_What you have to do_
Among the entries that follow, find every line with the word "screwdriver" and copy it.
╭─ Extracted data
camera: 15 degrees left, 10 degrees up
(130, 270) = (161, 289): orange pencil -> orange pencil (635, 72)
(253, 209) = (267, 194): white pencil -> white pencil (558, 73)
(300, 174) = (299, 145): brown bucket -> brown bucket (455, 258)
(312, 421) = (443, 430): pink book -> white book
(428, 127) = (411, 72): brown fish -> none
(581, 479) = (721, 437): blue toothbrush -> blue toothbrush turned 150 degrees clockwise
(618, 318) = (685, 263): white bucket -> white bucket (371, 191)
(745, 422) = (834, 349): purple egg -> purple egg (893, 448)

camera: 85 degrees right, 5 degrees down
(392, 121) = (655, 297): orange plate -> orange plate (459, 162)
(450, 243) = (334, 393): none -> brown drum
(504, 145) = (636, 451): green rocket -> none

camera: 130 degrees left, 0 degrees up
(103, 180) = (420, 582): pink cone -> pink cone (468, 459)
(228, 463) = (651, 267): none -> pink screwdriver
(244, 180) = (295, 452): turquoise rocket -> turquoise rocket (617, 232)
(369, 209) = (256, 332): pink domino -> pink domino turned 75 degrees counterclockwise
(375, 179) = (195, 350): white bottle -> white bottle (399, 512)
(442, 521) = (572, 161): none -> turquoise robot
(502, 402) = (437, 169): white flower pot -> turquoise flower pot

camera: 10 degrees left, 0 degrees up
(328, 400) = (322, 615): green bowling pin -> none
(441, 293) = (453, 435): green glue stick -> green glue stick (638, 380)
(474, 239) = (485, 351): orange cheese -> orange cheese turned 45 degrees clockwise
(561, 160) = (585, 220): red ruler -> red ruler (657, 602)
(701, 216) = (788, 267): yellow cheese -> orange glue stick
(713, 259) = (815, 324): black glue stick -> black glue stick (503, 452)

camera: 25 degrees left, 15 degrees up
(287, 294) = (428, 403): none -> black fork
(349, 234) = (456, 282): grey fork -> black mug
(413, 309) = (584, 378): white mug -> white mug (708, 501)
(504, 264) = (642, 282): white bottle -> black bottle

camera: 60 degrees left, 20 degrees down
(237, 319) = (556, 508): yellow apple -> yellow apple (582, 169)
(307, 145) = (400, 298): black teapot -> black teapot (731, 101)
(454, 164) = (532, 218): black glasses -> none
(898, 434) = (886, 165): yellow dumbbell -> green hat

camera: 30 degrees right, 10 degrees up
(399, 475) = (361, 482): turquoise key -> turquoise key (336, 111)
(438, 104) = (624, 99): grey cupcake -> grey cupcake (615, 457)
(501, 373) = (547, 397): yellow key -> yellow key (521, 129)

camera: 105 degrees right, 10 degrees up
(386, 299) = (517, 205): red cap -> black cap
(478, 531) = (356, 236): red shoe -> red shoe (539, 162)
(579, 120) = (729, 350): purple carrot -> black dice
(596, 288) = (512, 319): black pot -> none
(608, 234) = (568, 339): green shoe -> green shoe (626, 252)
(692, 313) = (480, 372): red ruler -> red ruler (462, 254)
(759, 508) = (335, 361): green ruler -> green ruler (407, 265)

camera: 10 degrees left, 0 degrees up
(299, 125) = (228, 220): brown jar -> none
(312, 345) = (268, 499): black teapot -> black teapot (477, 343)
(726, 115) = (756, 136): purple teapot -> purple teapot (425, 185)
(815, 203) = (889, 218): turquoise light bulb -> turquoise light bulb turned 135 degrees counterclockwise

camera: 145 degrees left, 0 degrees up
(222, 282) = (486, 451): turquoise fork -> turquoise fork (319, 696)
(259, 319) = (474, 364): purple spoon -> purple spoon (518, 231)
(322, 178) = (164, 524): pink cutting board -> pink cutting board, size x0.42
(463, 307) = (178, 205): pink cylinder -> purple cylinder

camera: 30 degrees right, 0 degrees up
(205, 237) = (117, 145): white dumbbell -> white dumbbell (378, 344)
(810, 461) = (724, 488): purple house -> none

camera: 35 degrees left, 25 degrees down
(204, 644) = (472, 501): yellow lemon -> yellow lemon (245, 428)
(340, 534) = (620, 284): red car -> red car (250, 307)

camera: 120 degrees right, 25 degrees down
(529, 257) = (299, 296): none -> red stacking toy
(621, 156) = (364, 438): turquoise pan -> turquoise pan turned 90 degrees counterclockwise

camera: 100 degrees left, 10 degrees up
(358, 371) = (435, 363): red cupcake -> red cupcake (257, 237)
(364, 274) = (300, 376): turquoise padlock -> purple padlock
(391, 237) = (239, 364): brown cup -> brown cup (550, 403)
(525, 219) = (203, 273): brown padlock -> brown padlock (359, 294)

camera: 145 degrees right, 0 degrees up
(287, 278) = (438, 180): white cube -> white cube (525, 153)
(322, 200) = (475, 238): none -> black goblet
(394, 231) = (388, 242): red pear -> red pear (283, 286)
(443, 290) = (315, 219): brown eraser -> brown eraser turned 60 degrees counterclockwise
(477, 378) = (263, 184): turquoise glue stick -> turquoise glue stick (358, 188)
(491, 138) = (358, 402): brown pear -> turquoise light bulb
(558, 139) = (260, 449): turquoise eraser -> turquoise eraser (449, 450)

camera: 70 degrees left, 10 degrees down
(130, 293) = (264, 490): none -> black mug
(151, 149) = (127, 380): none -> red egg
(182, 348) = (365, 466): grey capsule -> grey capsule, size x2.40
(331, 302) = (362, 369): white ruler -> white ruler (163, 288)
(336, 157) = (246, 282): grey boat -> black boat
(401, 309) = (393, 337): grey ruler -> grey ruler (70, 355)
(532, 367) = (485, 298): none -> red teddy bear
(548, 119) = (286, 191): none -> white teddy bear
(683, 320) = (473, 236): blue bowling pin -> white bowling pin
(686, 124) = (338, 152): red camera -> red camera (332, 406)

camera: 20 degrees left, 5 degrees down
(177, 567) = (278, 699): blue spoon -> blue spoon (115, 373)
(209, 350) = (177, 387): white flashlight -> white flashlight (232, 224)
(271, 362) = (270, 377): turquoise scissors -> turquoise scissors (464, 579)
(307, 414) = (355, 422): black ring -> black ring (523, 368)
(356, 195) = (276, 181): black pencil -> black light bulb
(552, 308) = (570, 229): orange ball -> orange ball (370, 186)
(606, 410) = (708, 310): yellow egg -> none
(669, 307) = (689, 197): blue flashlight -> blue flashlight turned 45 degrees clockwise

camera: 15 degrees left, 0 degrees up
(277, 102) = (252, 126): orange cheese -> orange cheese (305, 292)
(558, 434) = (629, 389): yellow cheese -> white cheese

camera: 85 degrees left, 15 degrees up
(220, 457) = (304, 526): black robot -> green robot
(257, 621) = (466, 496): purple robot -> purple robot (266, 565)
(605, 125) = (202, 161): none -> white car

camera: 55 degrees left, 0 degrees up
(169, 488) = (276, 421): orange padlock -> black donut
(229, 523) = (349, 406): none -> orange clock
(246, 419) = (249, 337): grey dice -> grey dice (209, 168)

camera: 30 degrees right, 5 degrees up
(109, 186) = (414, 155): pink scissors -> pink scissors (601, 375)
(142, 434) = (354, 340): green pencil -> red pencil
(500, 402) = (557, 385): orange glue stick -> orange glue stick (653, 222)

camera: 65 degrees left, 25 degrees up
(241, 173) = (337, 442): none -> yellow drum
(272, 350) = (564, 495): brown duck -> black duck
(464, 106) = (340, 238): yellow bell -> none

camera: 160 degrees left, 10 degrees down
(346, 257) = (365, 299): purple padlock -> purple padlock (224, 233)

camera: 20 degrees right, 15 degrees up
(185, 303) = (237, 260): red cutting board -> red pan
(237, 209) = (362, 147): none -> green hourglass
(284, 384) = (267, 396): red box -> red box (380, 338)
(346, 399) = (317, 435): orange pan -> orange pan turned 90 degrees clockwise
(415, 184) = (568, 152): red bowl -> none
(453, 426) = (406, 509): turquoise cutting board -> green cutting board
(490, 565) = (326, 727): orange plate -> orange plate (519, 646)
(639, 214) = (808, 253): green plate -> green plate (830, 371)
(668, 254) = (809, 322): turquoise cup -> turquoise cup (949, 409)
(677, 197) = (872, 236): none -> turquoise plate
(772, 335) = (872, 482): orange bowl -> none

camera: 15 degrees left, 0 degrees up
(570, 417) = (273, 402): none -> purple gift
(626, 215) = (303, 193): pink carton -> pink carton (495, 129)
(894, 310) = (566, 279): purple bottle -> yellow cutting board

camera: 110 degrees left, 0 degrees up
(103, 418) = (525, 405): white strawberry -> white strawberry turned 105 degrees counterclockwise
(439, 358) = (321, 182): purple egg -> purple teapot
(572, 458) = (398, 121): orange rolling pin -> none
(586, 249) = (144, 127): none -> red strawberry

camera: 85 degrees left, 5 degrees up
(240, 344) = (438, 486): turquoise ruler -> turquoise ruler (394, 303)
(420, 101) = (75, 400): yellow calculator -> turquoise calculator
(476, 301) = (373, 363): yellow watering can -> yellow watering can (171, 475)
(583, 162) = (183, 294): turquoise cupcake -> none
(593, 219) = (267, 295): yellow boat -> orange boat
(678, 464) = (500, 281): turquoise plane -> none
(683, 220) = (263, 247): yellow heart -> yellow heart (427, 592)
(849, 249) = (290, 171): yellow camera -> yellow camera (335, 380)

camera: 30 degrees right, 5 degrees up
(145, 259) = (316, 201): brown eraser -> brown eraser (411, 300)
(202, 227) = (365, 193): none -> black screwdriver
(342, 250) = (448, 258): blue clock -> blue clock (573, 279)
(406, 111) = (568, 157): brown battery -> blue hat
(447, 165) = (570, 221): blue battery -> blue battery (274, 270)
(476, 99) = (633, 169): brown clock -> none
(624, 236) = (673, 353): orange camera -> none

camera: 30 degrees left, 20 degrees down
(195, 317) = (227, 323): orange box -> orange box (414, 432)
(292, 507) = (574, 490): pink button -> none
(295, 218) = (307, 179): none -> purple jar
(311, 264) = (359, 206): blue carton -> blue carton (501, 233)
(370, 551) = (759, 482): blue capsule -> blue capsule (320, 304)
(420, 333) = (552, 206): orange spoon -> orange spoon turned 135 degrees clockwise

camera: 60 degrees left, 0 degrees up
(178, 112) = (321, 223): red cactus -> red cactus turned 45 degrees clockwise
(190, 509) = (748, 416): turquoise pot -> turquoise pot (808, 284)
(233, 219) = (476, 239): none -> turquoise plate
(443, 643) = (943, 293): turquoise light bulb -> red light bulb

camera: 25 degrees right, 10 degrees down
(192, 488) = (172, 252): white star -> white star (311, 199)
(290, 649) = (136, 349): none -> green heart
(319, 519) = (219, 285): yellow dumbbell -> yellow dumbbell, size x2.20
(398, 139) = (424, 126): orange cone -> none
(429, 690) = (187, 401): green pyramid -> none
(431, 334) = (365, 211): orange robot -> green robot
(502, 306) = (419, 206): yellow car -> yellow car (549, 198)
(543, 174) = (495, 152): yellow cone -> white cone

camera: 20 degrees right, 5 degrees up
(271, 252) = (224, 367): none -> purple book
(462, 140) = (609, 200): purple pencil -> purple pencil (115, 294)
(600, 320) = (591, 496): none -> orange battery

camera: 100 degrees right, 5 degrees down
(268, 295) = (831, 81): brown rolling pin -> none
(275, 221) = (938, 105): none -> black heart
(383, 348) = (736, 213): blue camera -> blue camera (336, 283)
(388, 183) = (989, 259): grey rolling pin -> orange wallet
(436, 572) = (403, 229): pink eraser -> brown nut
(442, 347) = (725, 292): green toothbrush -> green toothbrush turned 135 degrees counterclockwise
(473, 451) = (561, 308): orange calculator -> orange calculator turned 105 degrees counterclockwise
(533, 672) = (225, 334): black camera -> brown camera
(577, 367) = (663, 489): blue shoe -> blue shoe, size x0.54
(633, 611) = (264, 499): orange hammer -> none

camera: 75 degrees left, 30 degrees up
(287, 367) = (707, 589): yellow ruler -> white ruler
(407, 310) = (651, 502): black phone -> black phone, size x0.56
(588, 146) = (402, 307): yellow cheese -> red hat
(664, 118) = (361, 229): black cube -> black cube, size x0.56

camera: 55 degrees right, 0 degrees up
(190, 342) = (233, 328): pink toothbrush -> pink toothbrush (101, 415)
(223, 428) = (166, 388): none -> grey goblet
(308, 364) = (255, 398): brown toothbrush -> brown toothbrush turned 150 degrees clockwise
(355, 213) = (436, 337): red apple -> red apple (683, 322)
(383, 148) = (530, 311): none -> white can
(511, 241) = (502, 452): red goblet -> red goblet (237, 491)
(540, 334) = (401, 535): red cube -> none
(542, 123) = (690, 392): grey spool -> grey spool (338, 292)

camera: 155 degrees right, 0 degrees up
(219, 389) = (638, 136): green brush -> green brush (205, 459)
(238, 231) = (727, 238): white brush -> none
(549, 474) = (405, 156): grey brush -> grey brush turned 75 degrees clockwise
╰─
_Task answer_
(228, 463) = (651, 267): none -> pink screwdriver
(202, 227) = (365, 193): none -> black screwdriver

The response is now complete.